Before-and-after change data

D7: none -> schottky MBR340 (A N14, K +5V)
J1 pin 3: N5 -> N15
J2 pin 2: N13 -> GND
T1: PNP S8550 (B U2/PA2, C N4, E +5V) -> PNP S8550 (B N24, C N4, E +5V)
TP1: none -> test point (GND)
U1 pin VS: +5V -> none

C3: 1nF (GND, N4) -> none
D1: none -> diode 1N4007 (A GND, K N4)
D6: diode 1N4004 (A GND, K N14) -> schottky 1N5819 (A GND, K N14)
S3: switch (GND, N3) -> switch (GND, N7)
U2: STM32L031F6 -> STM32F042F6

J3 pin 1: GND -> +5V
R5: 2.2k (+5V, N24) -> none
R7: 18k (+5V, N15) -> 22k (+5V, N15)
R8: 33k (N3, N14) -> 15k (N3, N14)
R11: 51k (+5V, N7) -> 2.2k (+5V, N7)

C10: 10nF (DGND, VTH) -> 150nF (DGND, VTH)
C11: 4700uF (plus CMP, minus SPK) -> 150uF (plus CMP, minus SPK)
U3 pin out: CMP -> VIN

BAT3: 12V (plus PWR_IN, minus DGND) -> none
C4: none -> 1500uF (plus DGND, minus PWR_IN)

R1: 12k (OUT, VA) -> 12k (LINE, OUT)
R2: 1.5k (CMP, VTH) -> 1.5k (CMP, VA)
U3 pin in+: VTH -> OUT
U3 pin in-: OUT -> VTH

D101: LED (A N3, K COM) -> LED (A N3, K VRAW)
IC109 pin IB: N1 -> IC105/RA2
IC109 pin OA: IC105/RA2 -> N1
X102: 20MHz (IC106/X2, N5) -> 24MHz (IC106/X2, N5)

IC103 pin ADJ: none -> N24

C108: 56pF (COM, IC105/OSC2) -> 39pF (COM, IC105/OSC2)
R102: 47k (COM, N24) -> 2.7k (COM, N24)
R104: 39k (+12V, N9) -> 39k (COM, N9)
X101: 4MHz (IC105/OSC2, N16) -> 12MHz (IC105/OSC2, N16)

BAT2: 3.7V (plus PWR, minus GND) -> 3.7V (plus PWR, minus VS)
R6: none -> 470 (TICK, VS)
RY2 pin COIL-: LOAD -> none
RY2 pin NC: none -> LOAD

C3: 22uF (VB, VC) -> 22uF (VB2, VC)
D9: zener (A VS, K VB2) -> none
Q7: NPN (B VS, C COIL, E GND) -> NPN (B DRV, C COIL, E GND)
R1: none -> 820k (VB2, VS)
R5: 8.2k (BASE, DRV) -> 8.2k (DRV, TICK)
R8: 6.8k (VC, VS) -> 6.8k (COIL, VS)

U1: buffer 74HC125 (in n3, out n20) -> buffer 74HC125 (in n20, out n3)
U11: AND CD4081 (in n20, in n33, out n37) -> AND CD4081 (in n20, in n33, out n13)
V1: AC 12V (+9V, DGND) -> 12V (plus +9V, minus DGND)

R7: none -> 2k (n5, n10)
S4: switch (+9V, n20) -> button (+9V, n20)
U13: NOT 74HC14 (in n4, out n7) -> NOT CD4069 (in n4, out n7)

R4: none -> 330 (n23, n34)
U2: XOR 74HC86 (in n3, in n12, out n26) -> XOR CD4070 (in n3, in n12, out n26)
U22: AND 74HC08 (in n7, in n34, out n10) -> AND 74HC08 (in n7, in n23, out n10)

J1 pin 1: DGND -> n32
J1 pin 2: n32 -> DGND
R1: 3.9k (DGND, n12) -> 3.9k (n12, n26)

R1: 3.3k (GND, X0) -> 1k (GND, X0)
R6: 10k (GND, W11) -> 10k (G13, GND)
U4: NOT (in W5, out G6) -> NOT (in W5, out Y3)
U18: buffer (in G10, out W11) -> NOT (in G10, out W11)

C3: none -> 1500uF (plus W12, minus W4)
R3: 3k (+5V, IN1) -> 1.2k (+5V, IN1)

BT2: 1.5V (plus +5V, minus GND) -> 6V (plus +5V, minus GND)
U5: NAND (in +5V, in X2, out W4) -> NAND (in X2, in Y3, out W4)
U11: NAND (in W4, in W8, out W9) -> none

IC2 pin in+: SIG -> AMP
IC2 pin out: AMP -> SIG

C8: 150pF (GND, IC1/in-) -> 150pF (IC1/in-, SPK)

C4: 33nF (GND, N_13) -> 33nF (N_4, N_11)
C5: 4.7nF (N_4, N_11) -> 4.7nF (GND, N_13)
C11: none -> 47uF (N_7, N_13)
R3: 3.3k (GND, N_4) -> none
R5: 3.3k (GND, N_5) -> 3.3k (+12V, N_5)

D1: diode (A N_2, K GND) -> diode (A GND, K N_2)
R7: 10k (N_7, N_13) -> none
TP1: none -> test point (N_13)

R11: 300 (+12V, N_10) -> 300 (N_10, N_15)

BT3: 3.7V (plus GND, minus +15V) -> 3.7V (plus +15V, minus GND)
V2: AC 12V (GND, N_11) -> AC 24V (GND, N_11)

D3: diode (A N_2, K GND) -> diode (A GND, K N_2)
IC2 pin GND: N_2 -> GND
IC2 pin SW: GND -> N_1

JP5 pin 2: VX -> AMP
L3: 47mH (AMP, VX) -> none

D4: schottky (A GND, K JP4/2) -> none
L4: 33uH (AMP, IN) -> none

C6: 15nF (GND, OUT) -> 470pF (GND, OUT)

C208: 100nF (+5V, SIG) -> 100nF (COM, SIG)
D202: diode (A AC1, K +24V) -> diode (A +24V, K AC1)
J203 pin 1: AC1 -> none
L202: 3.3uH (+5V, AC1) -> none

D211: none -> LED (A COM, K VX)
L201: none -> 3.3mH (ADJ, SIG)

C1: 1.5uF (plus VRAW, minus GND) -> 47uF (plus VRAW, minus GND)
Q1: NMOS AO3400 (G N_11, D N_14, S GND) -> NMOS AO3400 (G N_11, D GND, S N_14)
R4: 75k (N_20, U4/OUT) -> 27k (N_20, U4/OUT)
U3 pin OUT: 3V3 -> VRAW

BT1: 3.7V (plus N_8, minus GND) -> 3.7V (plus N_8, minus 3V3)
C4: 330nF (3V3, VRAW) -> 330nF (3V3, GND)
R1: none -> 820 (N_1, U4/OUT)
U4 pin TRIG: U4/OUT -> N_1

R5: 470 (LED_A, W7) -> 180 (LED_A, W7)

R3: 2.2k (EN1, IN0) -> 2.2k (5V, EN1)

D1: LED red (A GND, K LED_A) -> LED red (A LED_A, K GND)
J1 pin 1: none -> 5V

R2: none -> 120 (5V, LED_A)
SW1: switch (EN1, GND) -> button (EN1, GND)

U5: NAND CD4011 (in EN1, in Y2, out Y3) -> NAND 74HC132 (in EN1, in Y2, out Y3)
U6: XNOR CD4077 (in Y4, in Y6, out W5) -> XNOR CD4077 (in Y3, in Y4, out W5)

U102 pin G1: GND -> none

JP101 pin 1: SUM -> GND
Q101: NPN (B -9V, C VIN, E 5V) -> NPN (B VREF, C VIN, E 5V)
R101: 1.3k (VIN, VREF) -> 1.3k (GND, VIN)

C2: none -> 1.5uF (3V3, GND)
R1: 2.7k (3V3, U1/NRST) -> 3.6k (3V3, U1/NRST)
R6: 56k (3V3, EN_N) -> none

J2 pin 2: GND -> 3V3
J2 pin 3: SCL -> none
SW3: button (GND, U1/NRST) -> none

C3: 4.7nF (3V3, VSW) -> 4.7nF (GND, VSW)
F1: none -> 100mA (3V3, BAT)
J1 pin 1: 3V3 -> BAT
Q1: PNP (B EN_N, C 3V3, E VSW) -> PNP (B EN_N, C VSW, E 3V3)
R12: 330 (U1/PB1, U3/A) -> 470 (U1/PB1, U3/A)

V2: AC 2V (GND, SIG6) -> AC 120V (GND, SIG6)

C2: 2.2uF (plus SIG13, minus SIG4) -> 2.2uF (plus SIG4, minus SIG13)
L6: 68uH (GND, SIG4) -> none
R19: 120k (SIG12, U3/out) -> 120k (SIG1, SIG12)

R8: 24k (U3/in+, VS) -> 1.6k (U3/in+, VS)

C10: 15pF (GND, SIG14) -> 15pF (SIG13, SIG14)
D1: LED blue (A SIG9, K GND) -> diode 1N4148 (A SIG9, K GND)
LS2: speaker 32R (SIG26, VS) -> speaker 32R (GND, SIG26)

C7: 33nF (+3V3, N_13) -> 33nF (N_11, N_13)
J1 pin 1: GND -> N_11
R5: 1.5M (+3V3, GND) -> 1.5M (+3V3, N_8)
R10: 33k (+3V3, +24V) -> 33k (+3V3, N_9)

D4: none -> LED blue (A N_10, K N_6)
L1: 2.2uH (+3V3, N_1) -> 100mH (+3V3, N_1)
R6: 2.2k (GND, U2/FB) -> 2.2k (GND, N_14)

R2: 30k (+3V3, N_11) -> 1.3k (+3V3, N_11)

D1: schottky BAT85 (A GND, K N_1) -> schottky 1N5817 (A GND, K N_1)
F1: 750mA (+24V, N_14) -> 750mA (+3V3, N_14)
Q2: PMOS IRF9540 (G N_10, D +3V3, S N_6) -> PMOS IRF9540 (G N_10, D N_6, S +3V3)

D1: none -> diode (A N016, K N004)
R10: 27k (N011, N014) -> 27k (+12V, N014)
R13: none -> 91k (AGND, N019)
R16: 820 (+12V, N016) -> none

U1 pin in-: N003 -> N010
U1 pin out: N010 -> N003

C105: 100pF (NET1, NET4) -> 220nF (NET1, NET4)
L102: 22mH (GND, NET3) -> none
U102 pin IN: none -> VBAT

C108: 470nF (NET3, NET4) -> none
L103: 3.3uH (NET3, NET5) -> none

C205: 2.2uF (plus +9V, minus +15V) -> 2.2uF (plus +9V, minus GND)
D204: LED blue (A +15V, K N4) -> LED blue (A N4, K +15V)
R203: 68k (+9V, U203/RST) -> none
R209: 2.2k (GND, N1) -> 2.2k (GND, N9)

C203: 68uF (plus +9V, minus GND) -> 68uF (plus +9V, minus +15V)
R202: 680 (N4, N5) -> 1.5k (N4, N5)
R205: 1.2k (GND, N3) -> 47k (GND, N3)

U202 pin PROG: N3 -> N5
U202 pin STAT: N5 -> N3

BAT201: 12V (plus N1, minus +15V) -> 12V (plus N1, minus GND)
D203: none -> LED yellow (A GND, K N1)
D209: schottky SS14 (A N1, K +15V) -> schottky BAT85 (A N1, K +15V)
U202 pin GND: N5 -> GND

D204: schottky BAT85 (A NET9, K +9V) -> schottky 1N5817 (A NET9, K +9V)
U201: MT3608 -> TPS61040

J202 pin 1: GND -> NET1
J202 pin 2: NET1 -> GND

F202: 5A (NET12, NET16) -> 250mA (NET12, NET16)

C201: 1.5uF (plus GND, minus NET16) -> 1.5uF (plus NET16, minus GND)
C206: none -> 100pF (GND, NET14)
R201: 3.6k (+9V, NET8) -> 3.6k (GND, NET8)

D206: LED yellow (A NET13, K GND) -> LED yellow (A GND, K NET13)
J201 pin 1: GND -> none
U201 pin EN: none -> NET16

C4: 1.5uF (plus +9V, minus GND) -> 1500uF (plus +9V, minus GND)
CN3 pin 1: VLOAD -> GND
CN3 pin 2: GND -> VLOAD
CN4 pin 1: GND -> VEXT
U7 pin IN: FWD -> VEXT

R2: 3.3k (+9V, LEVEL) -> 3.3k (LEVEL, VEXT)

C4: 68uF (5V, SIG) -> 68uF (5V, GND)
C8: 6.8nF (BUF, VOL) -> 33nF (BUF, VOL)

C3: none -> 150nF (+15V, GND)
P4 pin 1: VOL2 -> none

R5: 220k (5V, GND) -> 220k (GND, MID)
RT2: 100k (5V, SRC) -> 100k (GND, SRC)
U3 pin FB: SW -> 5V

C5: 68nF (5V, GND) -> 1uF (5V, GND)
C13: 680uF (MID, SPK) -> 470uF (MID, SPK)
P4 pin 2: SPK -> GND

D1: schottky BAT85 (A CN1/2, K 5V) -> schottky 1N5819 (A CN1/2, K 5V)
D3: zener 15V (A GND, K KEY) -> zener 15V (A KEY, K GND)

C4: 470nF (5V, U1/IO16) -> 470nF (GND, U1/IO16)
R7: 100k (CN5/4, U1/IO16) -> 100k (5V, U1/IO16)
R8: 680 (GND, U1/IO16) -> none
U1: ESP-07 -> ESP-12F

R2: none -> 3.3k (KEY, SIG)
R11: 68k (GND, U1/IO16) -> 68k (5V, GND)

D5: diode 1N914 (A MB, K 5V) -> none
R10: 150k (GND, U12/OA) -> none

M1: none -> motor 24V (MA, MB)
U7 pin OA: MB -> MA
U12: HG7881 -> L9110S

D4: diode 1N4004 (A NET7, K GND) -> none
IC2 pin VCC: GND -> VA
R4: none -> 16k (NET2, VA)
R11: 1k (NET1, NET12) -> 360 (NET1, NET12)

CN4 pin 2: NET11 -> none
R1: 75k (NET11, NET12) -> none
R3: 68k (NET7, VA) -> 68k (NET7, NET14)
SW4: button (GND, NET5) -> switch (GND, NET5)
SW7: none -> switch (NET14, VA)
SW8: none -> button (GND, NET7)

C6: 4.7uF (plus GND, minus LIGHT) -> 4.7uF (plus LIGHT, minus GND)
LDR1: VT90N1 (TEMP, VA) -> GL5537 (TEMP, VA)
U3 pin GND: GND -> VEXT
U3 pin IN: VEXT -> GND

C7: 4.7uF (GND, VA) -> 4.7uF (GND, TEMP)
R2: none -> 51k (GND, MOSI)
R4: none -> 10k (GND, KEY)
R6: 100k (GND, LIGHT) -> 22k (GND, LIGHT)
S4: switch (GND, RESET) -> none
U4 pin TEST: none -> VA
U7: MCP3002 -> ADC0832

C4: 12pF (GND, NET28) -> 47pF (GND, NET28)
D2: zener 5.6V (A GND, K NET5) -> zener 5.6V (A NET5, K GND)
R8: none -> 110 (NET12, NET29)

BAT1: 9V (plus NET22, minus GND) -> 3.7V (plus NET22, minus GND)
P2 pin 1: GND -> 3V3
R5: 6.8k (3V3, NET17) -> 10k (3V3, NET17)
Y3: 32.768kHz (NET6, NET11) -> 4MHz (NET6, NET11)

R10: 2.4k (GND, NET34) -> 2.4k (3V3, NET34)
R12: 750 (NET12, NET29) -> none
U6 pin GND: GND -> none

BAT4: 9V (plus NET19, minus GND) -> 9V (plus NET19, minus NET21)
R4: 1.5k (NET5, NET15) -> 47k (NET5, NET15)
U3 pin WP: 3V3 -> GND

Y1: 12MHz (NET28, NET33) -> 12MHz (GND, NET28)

EXERCISE BRIEF>
The response must contain each line above that holds the string "zener".

ANSWER BOX>
D9: zener (A VS, K VB2) -> none
D3: zener 15V (A GND, K KEY) -> zener 15V (A KEY, K GND)
D2: zener 5.6V (A GND, K NET5) -> zener 5.6V (A NET5, K GND)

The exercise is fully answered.